■ EXERCISE DIRECTIONS ■
Retype every line of the records below word for word, leaving out the pictures.
________________
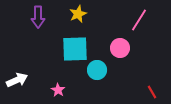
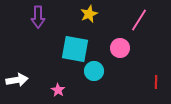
yellow star: moved 11 px right
cyan square: rotated 12 degrees clockwise
cyan circle: moved 3 px left, 1 px down
white arrow: rotated 15 degrees clockwise
red line: moved 4 px right, 10 px up; rotated 32 degrees clockwise
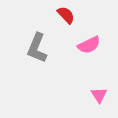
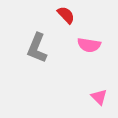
pink semicircle: rotated 35 degrees clockwise
pink triangle: moved 2 px down; rotated 12 degrees counterclockwise
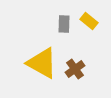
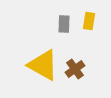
yellow rectangle: rotated 60 degrees clockwise
yellow triangle: moved 1 px right, 2 px down
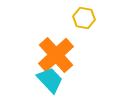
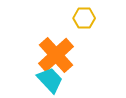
yellow hexagon: rotated 10 degrees counterclockwise
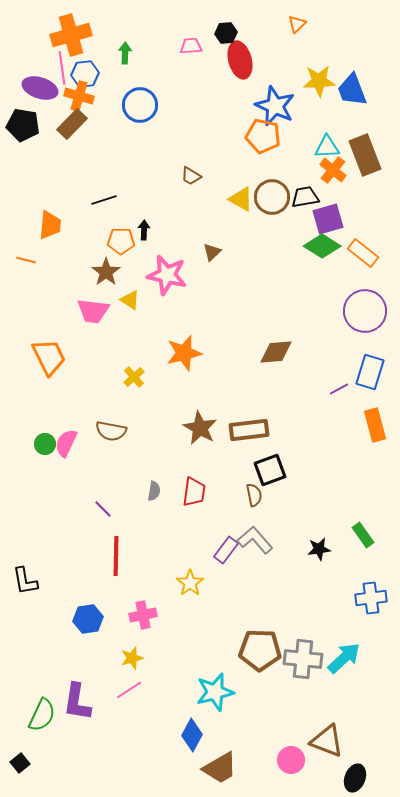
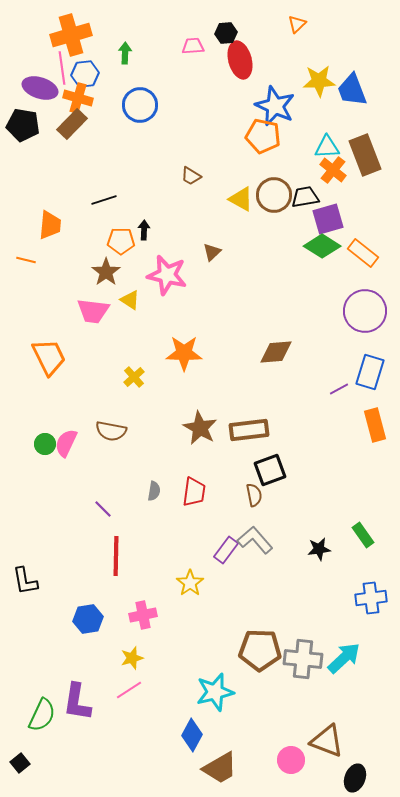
pink trapezoid at (191, 46): moved 2 px right
orange cross at (79, 96): moved 1 px left, 2 px down
brown circle at (272, 197): moved 2 px right, 2 px up
orange star at (184, 353): rotated 15 degrees clockwise
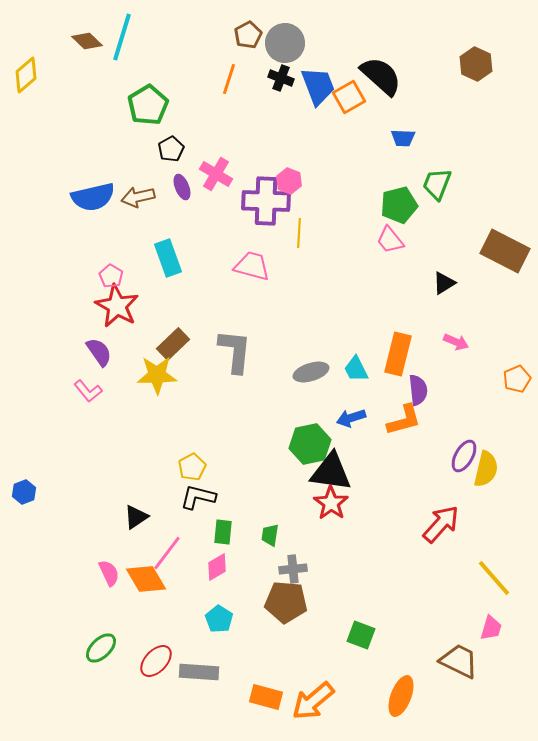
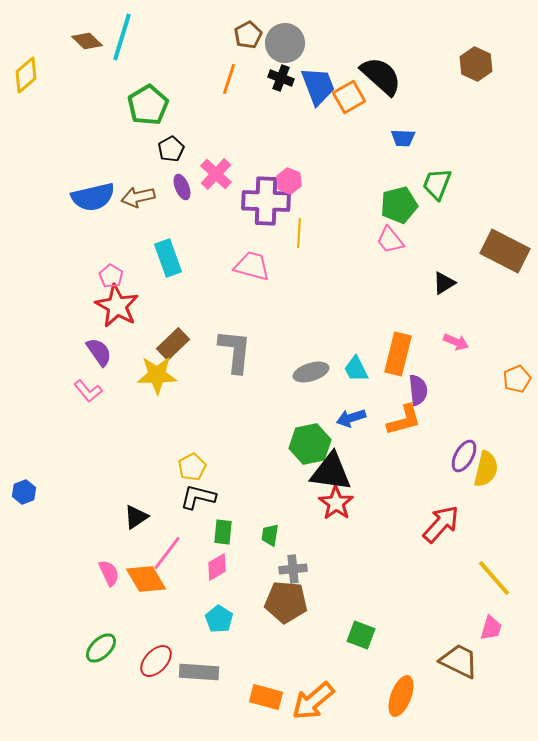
pink cross at (216, 174): rotated 12 degrees clockwise
red star at (331, 503): moved 5 px right
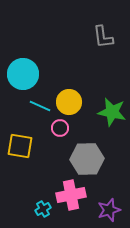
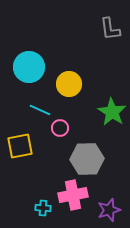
gray L-shape: moved 7 px right, 8 px up
cyan circle: moved 6 px right, 7 px up
yellow circle: moved 18 px up
cyan line: moved 4 px down
green star: rotated 20 degrees clockwise
yellow square: rotated 20 degrees counterclockwise
pink cross: moved 2 px right
cyan cross: moved 1 px up; rotated 35 degrees clockwise
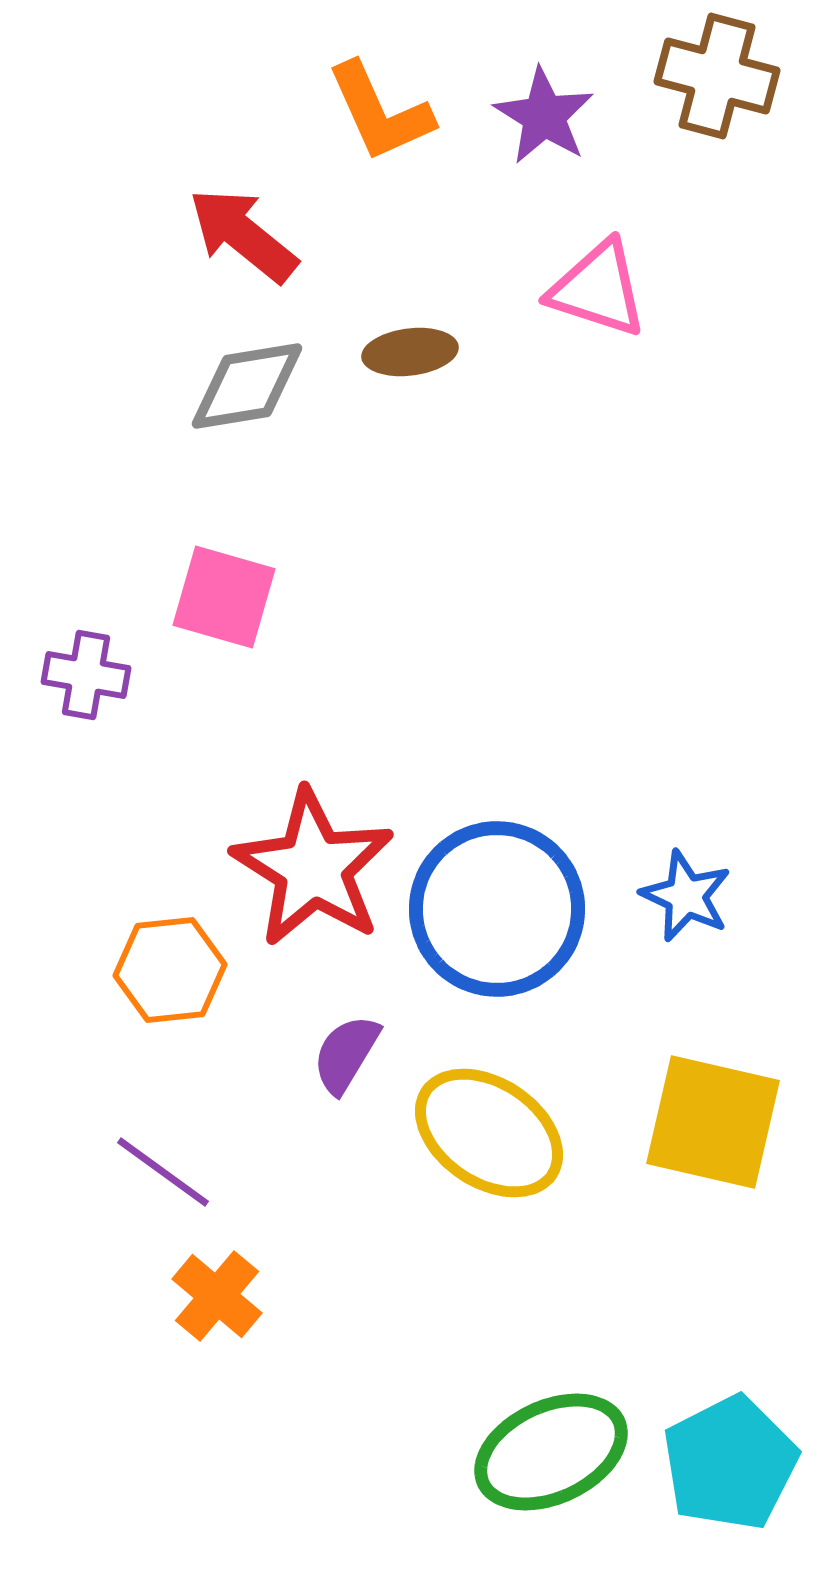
________________
■ OUTPUT FOR THIS TASK ■
yellow star: moved 11 px right
cyan square: rotated 12 degrees clockwise
cyan circle: moved 3 px left, 1 px down
white arrow: rotated 15 degrees clockwise
red line: moved 4 px right, 10 px up; rotated 32 degrees clockwise
pink semicircle: rotated 35 degrees clockwise
pink triangle: moved 2 px down; rotated 12 degrees counterclockwise
yellow rectangle: rotated 60 degrees clockwise
yellow triangle: moved 1 px right, 2 px down
yellow hexagon: rotated 10 degrees counterclockwise
pink trapezoid at (191, 46): moved 2 px right
orange cross at (79, 96): moved 1 px left, 2 px down
brown circle at (272, 197): moved 2 px right, 2 px up
orange star at (184, 353): rotated 15 degrees clockwise
pink cross at (216, 174): rotated 12 degrees clockwise
red star at (331, 503): moved 5 px right
gray L-shape: moved 7 px right, 8 px up
cyan circle: moved 6 px right, 7 px up
yellow circle: moved 18 px up
cyan line: moved 4 px down
green star: rotated 20 degrees clockwise
yellow square: rotated 20 degrees counterclockwise
pink cross: moved 2 px right
cyan cross: moved 1 px up; rotated 35 degrees clockwise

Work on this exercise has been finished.